*** Opening RECORDS FOR THE TASK ***
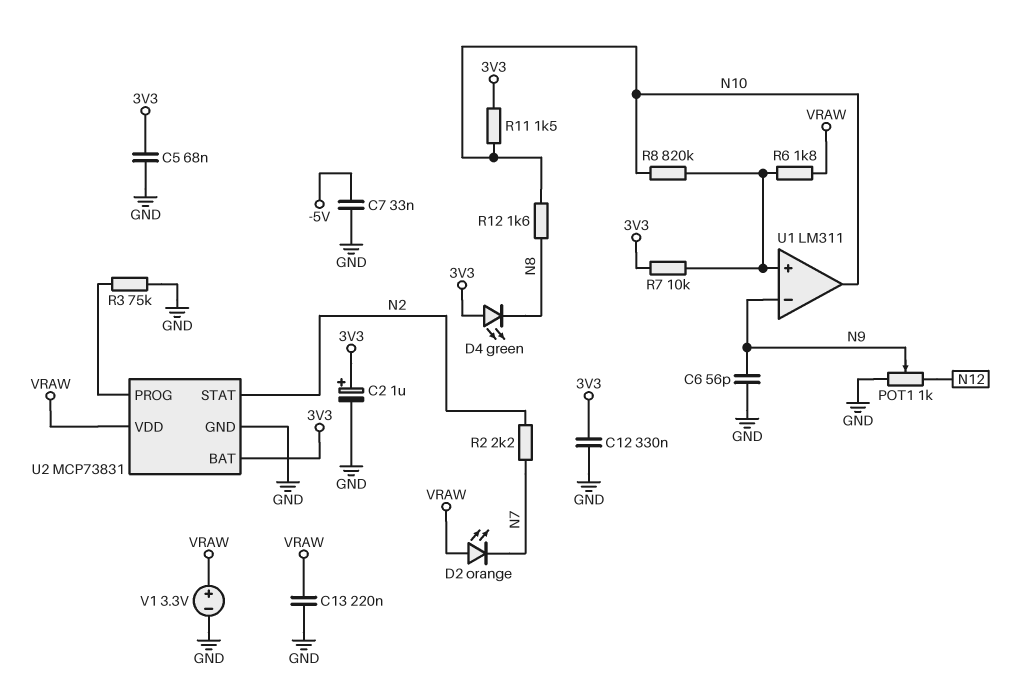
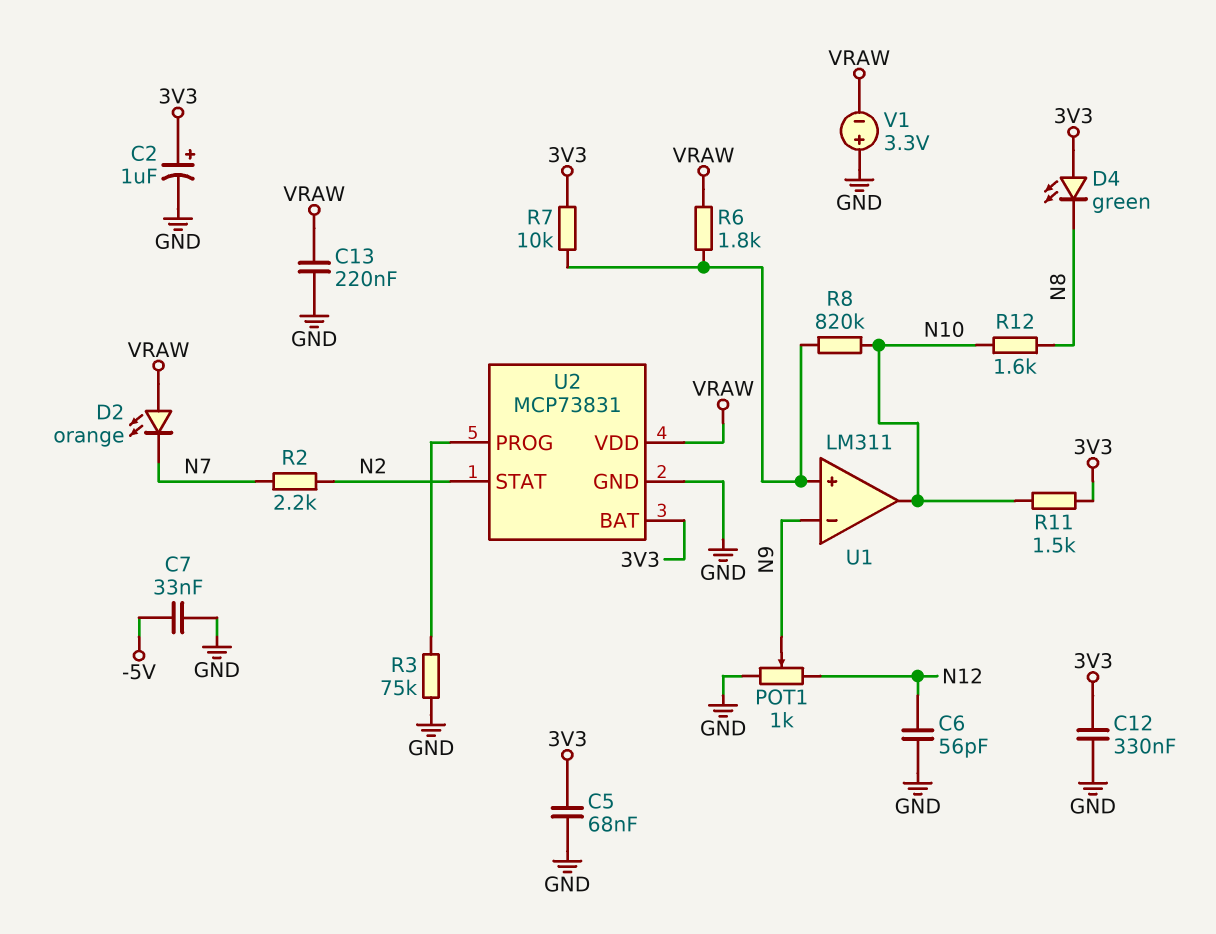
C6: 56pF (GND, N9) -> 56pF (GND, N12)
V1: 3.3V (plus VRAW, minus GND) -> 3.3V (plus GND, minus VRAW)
*** Closing RECORDS FOR THE TASK ***
*** Opening RECORDS FOR THE TASK ***
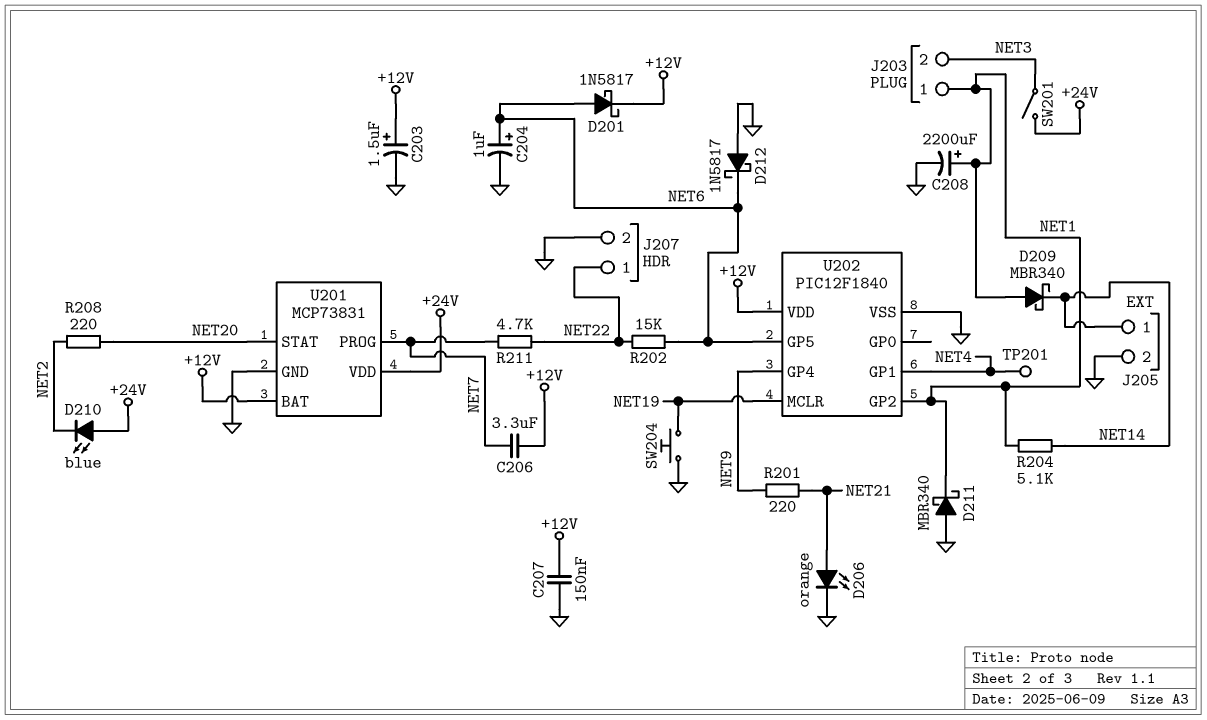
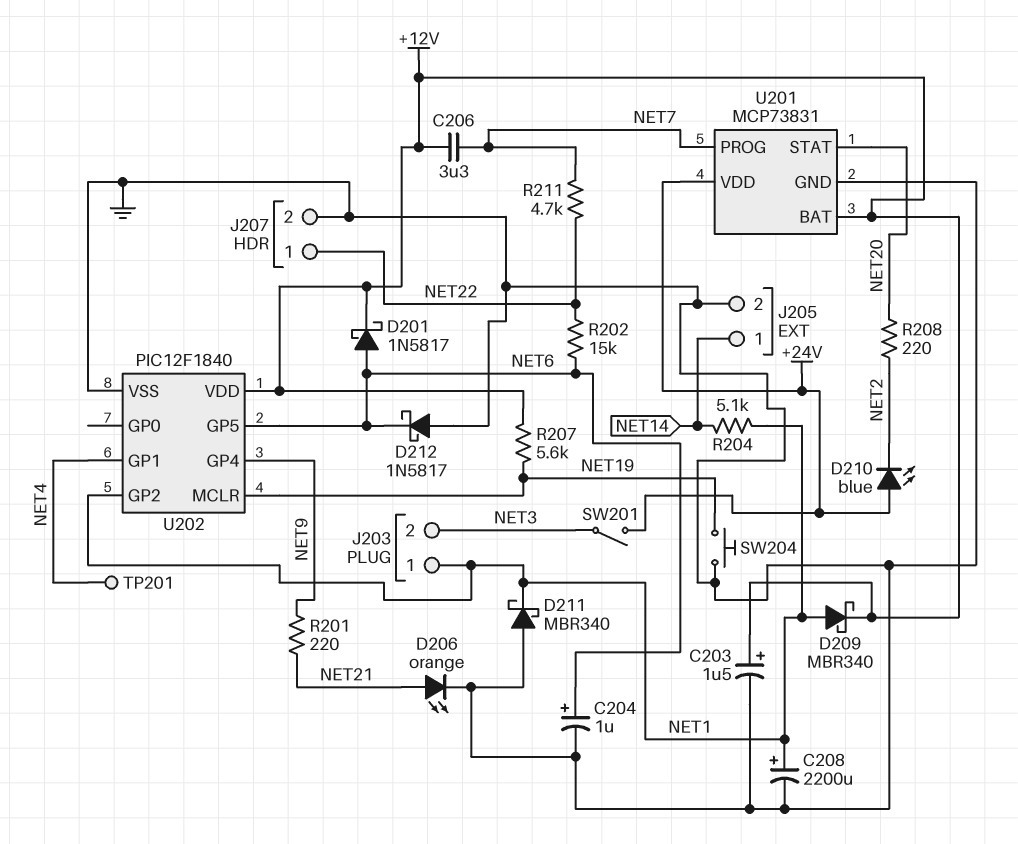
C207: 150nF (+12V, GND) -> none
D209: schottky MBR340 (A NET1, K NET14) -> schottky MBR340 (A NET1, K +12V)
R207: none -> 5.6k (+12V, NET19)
*** Closing RECORDS FOR THE TASK ***
__TASK OBJECTIVE__
Exactly the lines above from the one with "C6: 56pF (GND, N9) -> 56pF (GND, N12)" to the one with "V1: 3.3V (plus", both included, are to be quoted; leave the rest out.

__YOUR RESPONSE__
C6: 56pF (GND, N9) -> 56pF (GND, N12)
V1: 3.3V (plus VRAW, minus GND) -> 3.3V (plus GND, minus VRAW)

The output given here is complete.